─── Source data

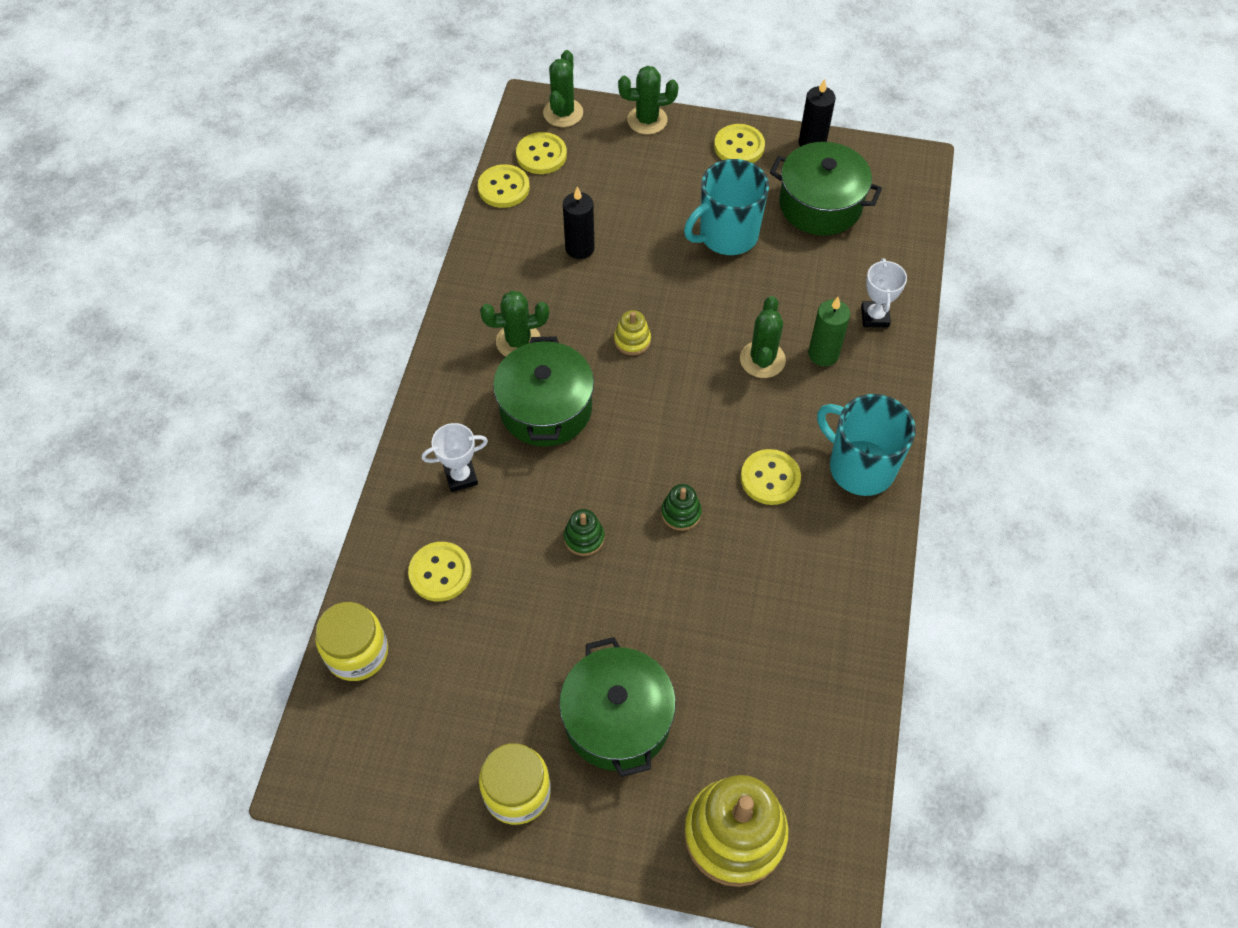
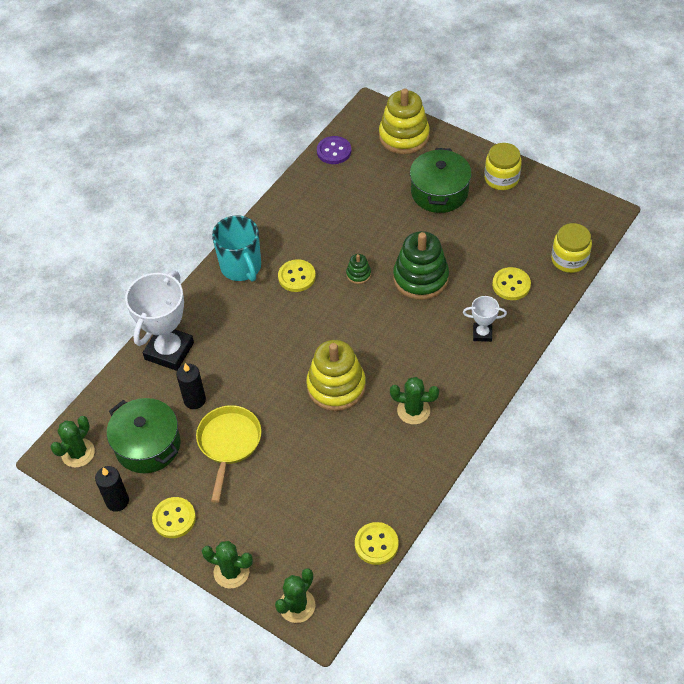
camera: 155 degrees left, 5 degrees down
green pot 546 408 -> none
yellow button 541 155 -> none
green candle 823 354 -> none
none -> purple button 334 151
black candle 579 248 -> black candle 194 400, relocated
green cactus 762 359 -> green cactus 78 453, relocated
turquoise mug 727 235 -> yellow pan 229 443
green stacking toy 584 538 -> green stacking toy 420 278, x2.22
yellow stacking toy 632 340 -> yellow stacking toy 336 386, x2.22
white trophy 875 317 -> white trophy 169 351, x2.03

──────

• [Task to carry out]: Report every line of the data in which "relocated" appears.

• [Worked solution]:
black candle 579 248 -> black candle 194 400, relocated
green cactus 762 359 -> green cactus 78 453, relocated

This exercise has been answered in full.